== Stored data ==
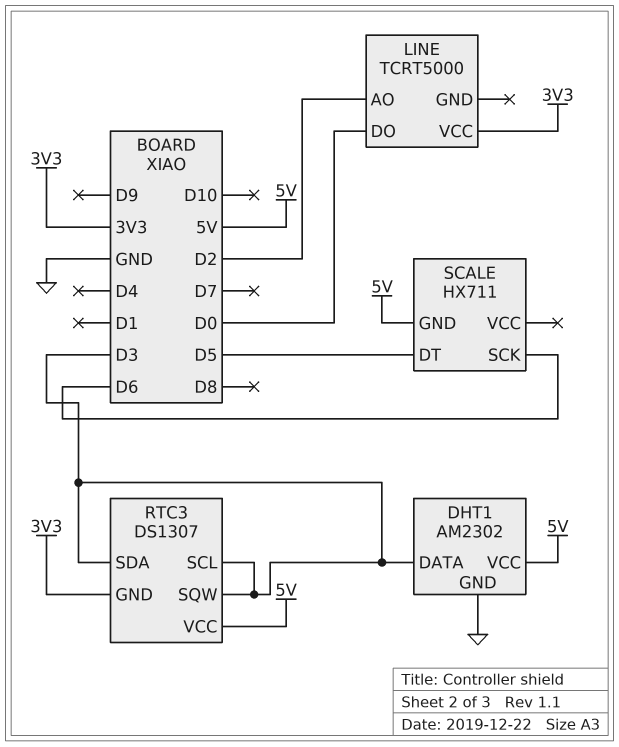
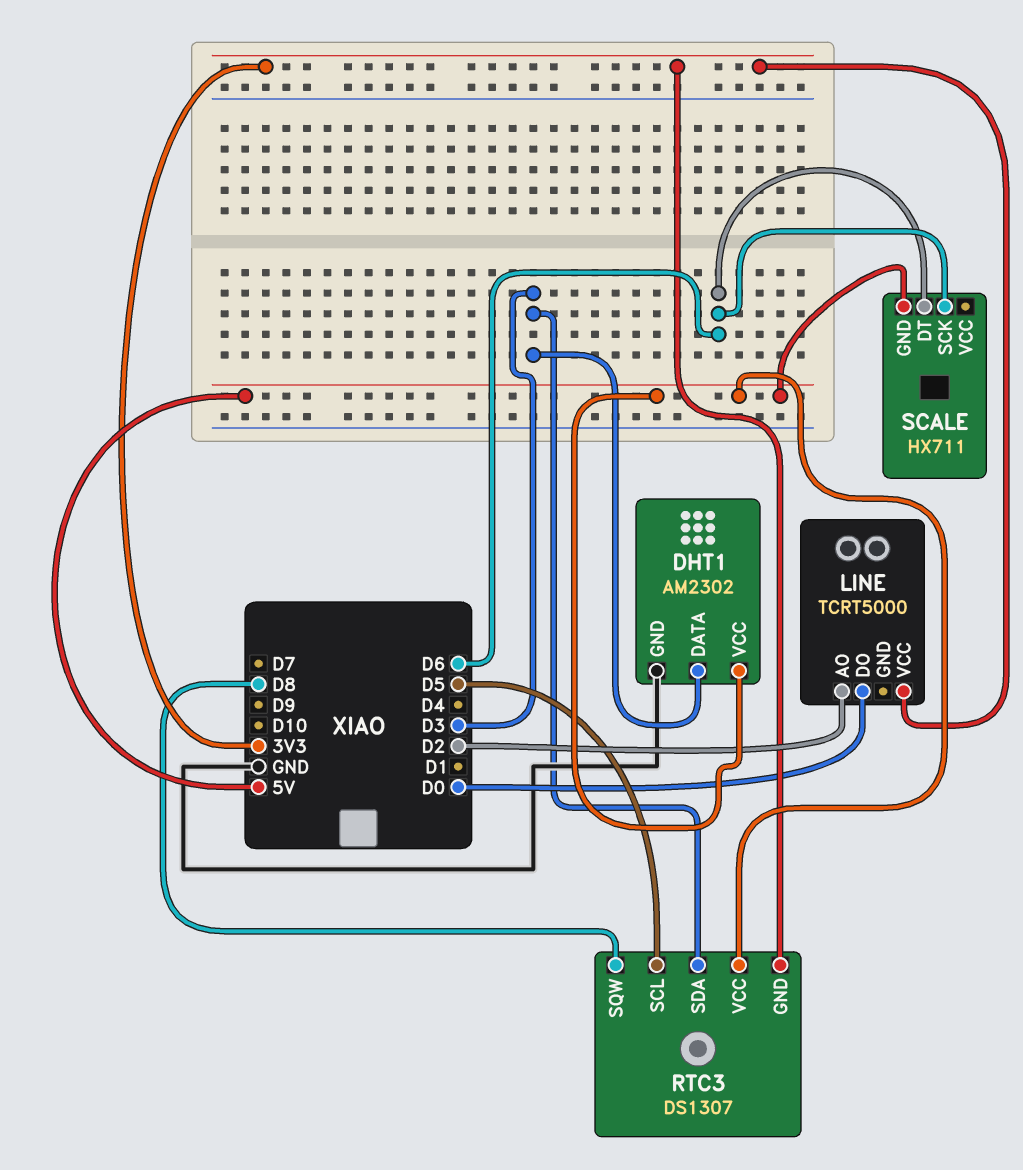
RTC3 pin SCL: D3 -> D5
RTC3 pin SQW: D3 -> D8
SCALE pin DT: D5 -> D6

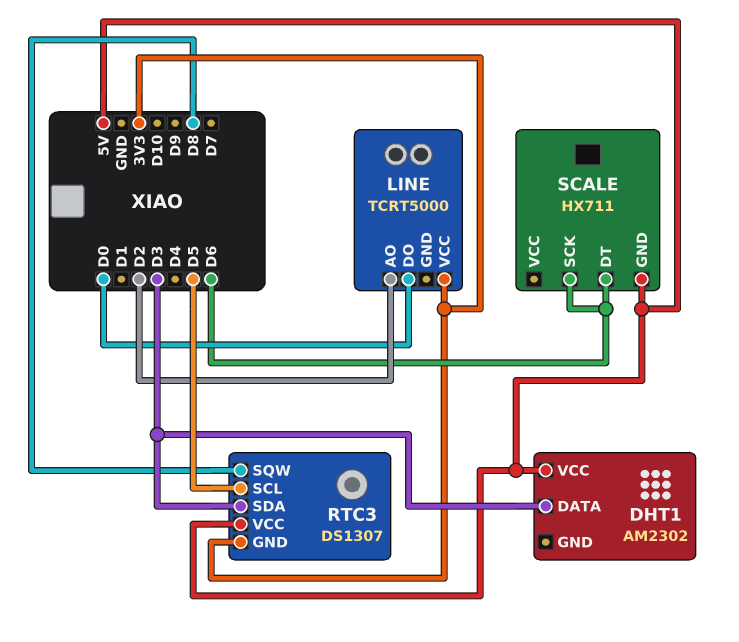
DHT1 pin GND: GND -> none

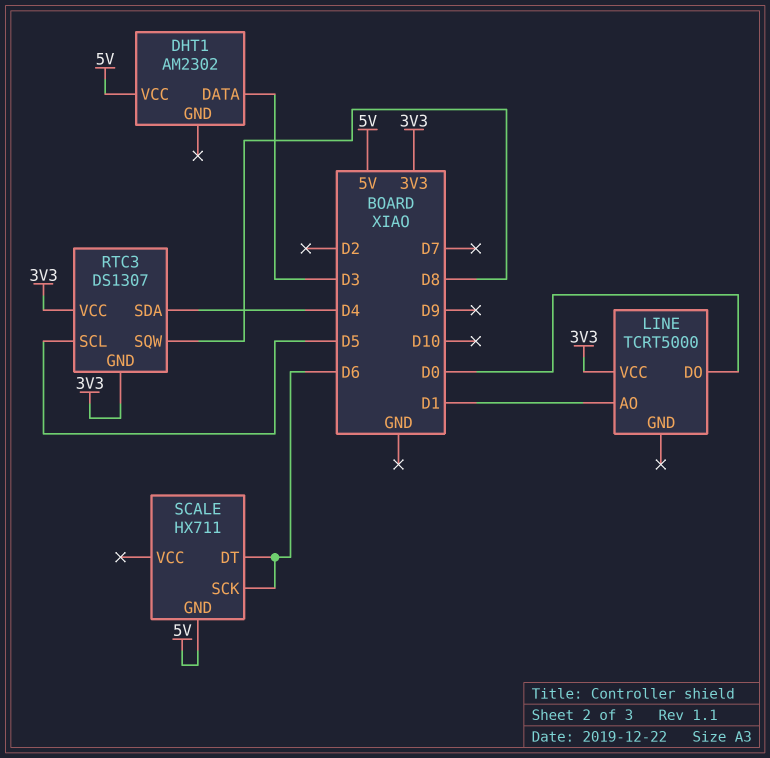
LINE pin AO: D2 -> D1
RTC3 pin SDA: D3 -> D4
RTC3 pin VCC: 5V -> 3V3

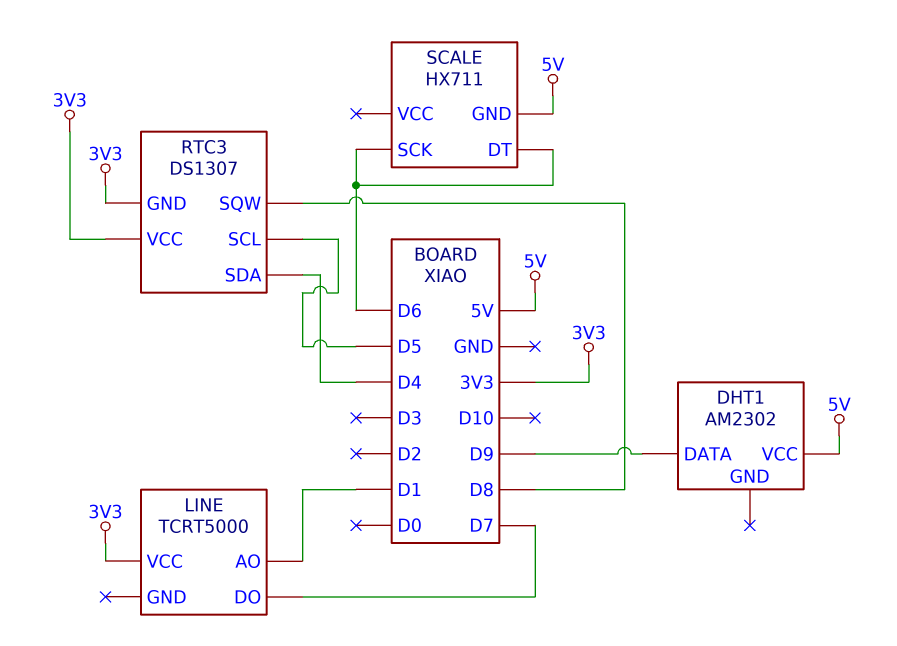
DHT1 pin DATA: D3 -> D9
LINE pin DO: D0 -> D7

== PROBLEM REQUIREMENTS ==
Copy the data above line for line, skipping every picture.

== EXERCISE RESULT ==
RTC3 pin SCL: D3 -> D5
RTC3 pin SQW: D3 -> D8
SCALE pin DT: D5 -> D6

DHT1 pin GND: GND -> none

LINE pin AO: D2 -> D1
RTC3 pin SDA: D3 -> D4
RTC3 pin VCC: 5V -> 3V3

DHT1 pin DATA: D3 -> D9
LINE pin DO: D0 -> D7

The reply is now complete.